▶ **TASK BRIEF**: Copy each line of the material below that includes the string "rocket".

▶ **ENTRIES SUPPLIED**:

▬▬▬▬▬▬▬▬▬▬

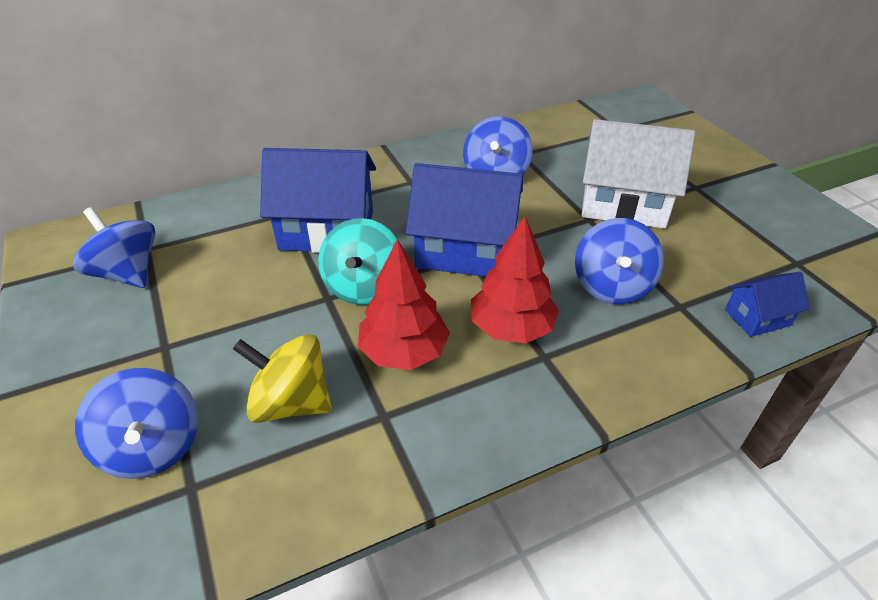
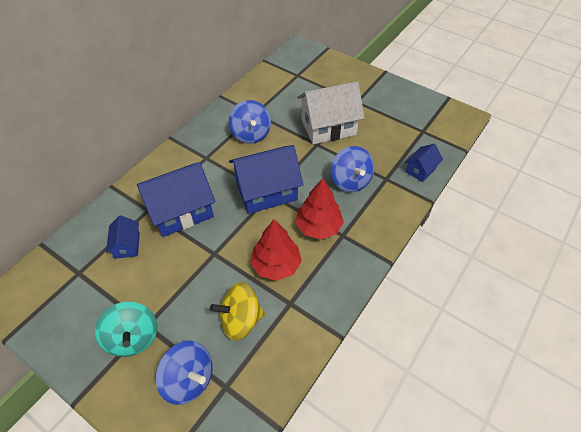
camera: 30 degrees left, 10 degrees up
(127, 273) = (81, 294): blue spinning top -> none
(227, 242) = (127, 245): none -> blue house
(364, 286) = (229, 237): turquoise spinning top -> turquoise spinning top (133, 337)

▬▬▬▬▬▬▬▬▬▬

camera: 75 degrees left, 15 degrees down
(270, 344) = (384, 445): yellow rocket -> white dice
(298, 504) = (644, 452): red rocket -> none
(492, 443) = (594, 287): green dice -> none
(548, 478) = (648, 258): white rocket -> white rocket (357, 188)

▬▬▬▬▬▬▬▬▬▬

▶ **SOLUTION TO THE PROBLEM**:
(270, 344) = (384, 445): yellow rocket -> white dice
(298, 504) = (644, 452): red rocket -> none
(548, 478) = (648, 258): white rocket -> white rocket (357, 188)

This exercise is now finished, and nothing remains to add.